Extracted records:

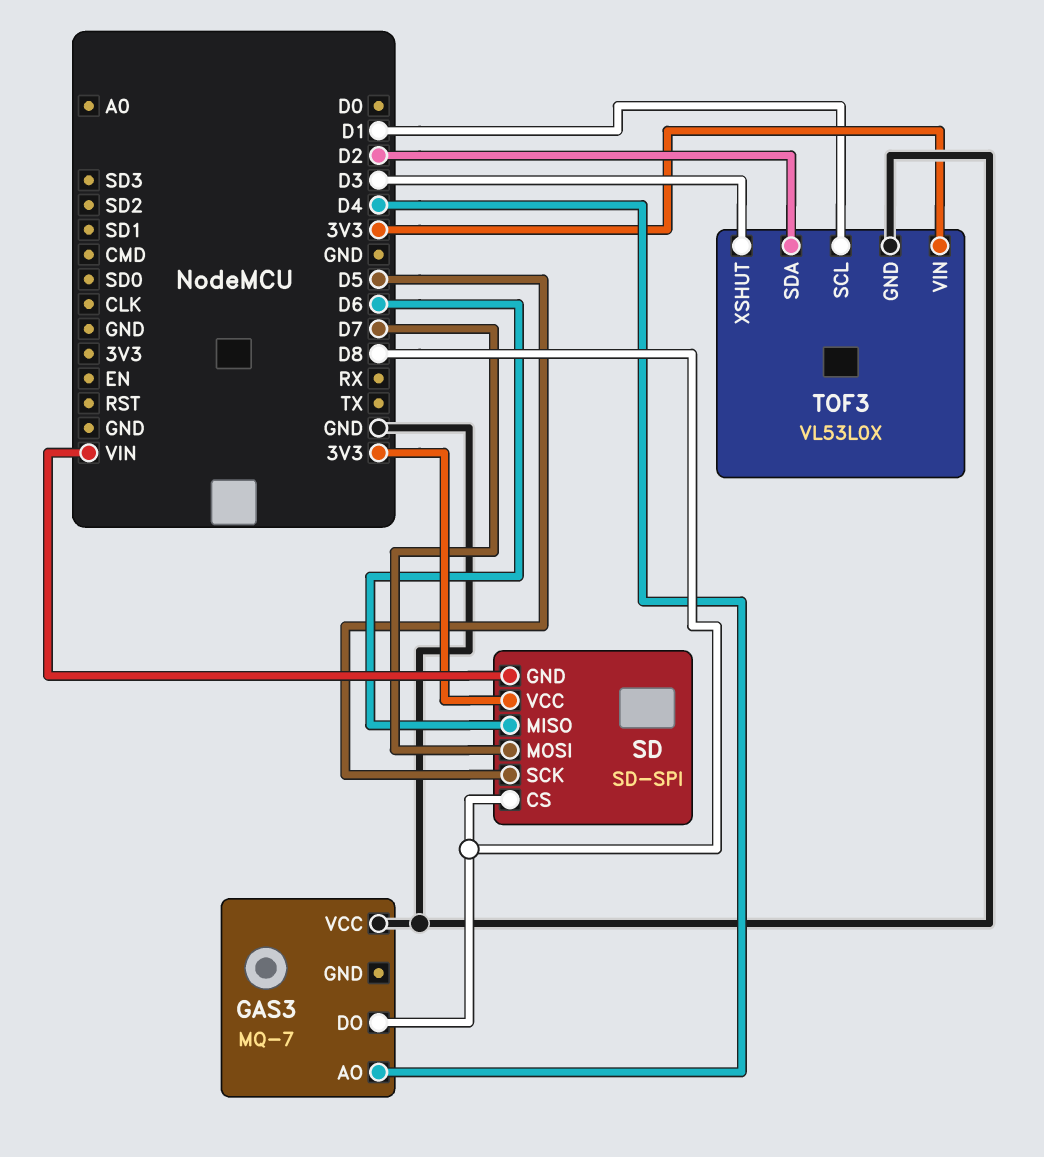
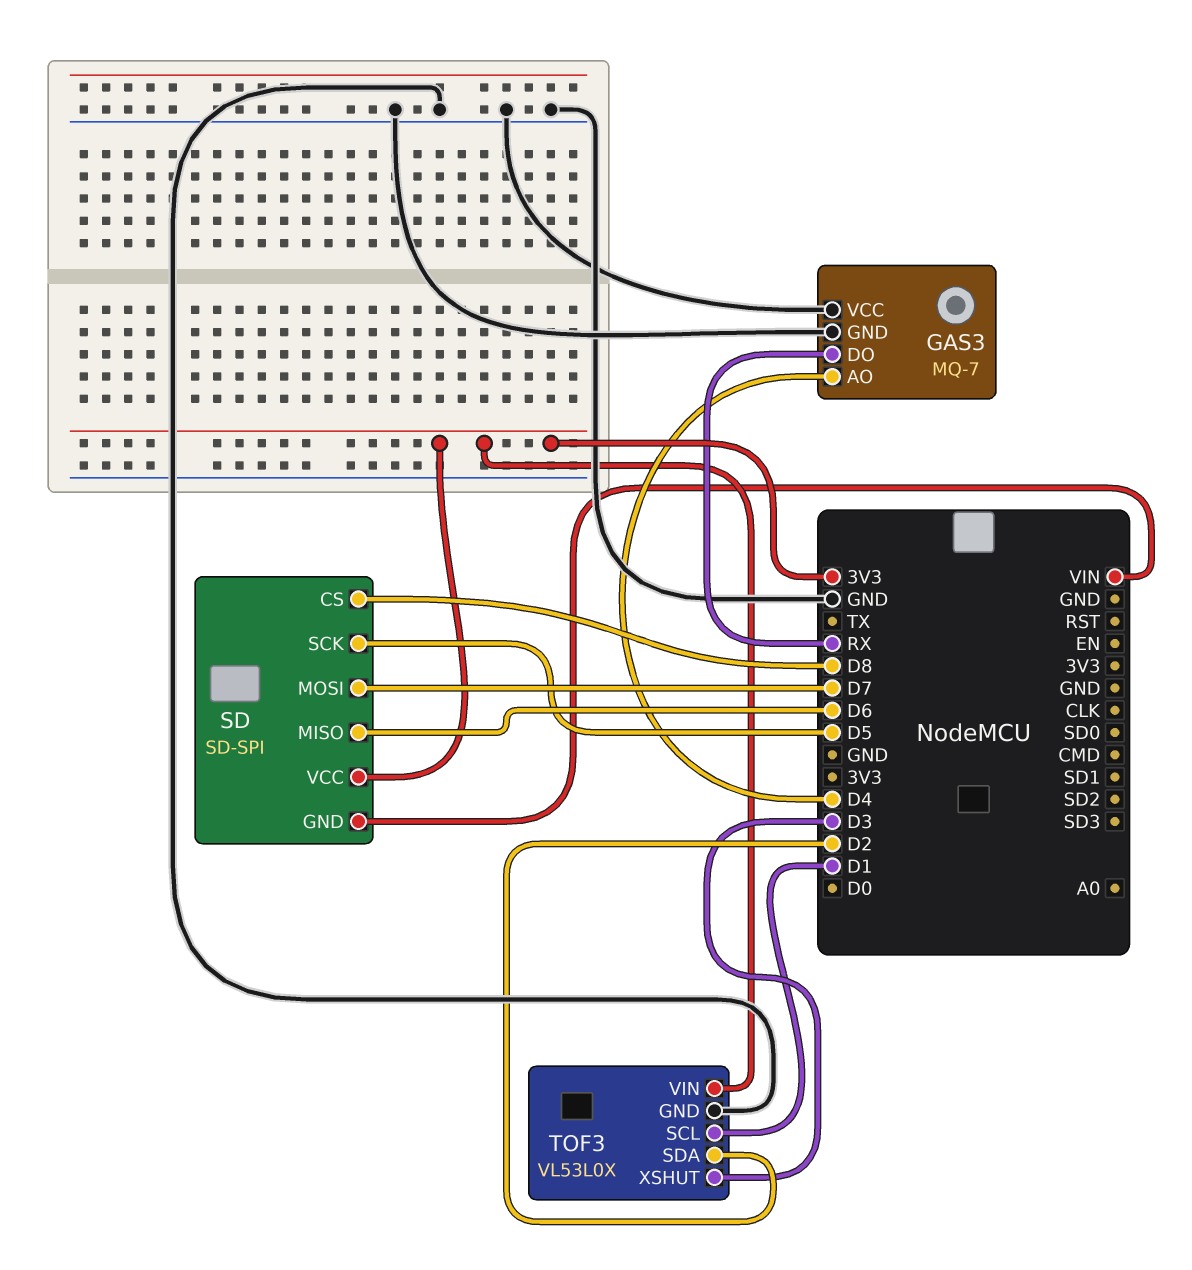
GAS3 pin DO: D8 -> RX
GAS3 pin GND: none -> GND

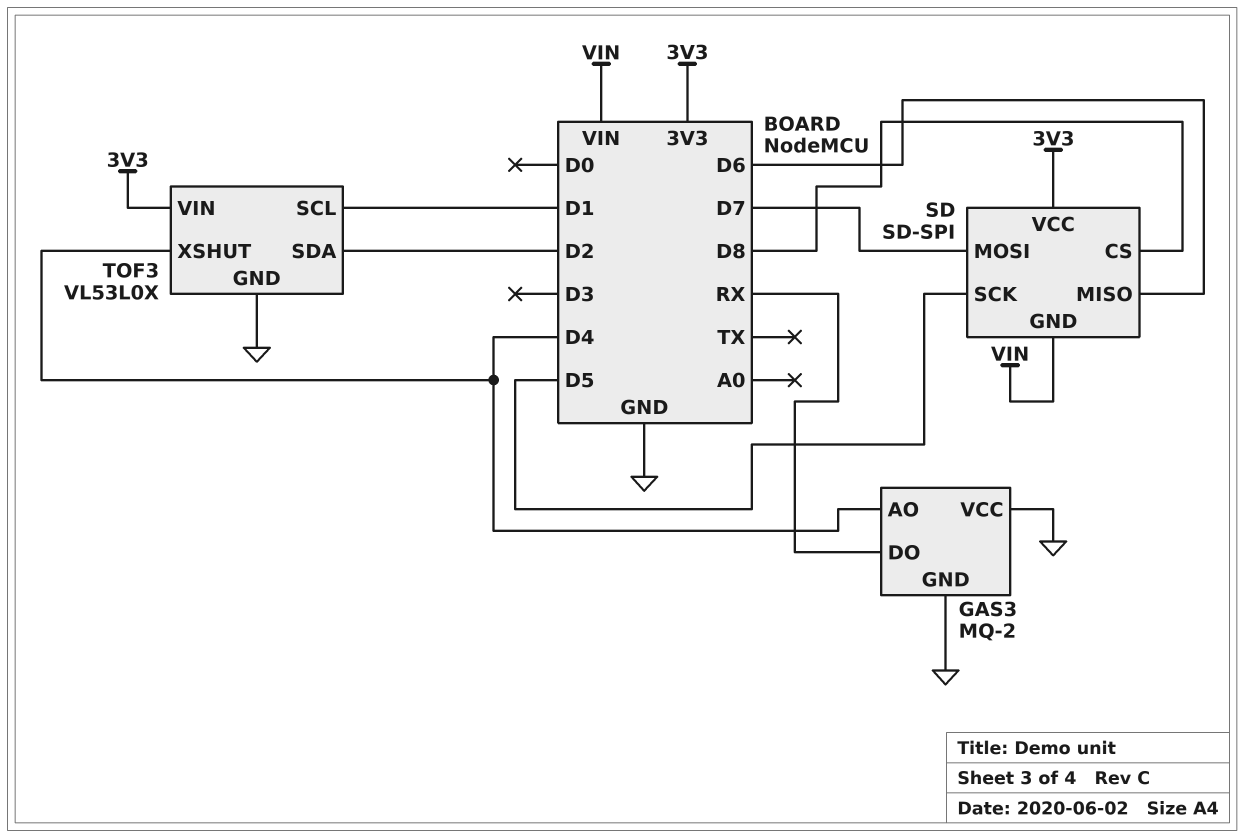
GAS3: MQ-7 -> MQ-2
TOF3 pin XSHUT: D3 -> D4

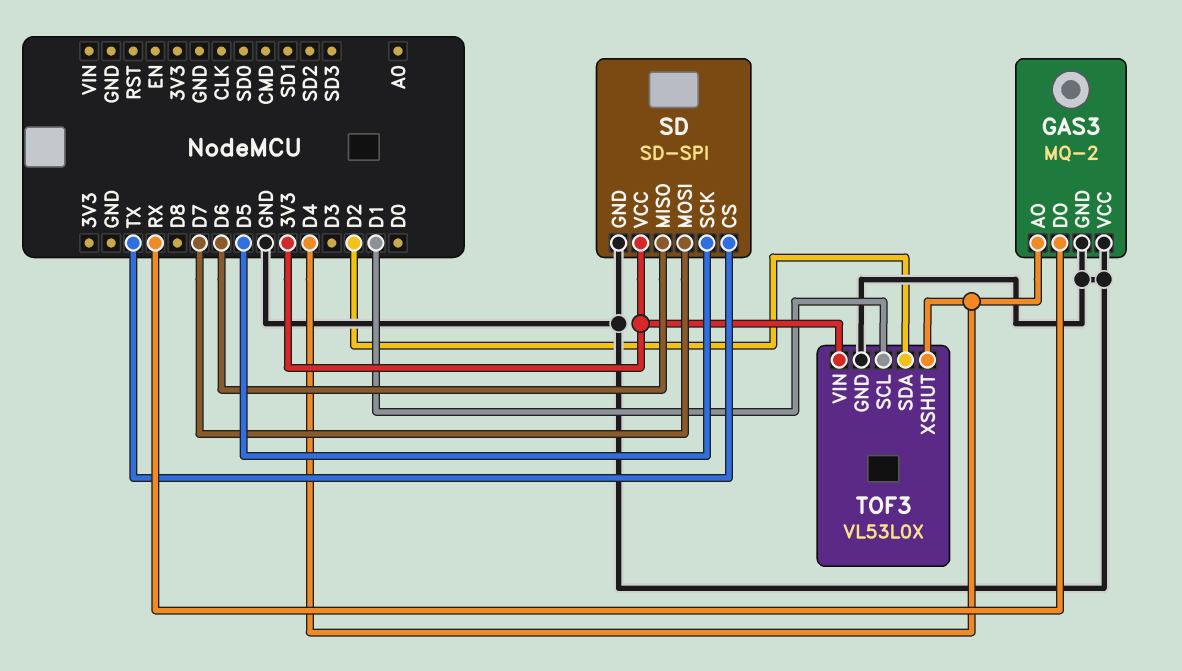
SD pin CS: D8 -> TX
SD pin GND: VIN -> GND

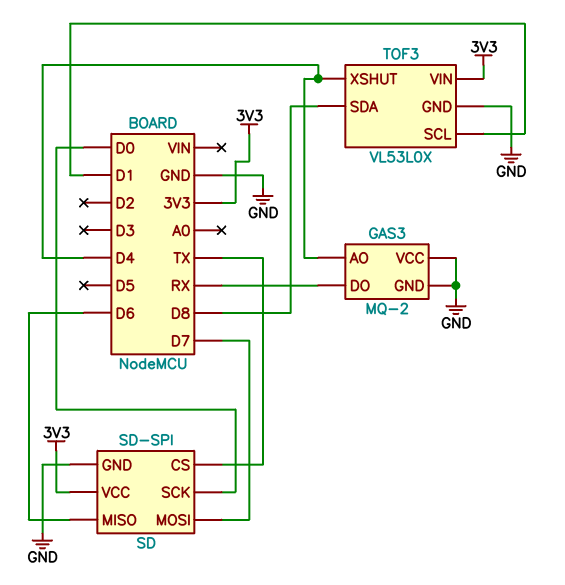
SD pin SCK: D5 -> D0
TOF3 pin SDA: D2 -> D8

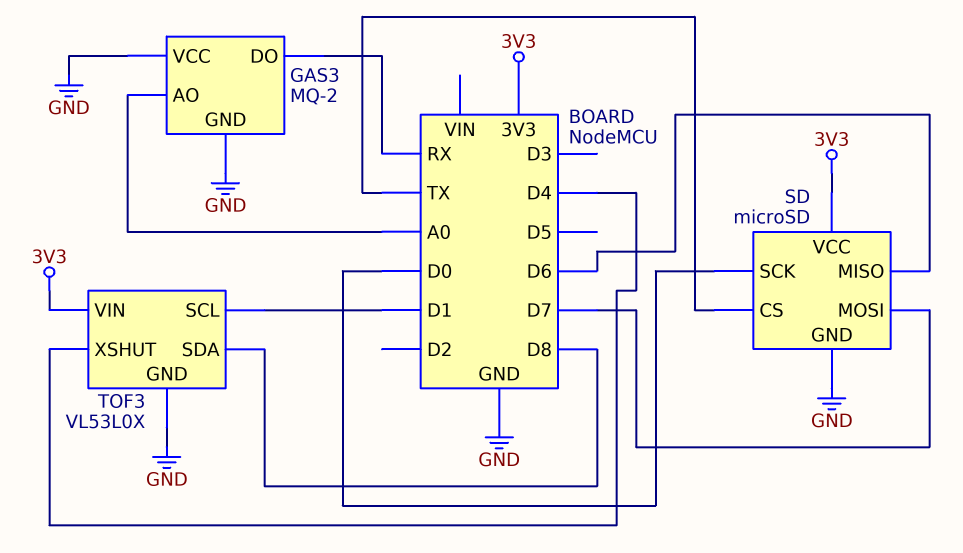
GAS3 pin AO: D4 -> A0
SD: SD-SPI -> microSD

### Exercise details
Could you retype every line above exactly as it appears, skipping the pictures?

### Response
GAS3 pin DO: D8 -> RX
GAS3 pin GND: none -> GND

GAS3: MQ-7 -> MQ-2
TOF3 pin XSHUT: D3 -> D4

SD pin CS: D8 -> TX
SD pin GND: VIN -> GND

SD pin SCK: D5 -> D0
TOF3 pin SDA: D2 -> D8

GAS3 pin AO: D4 -> A0
SD: SD-SPI -> microSD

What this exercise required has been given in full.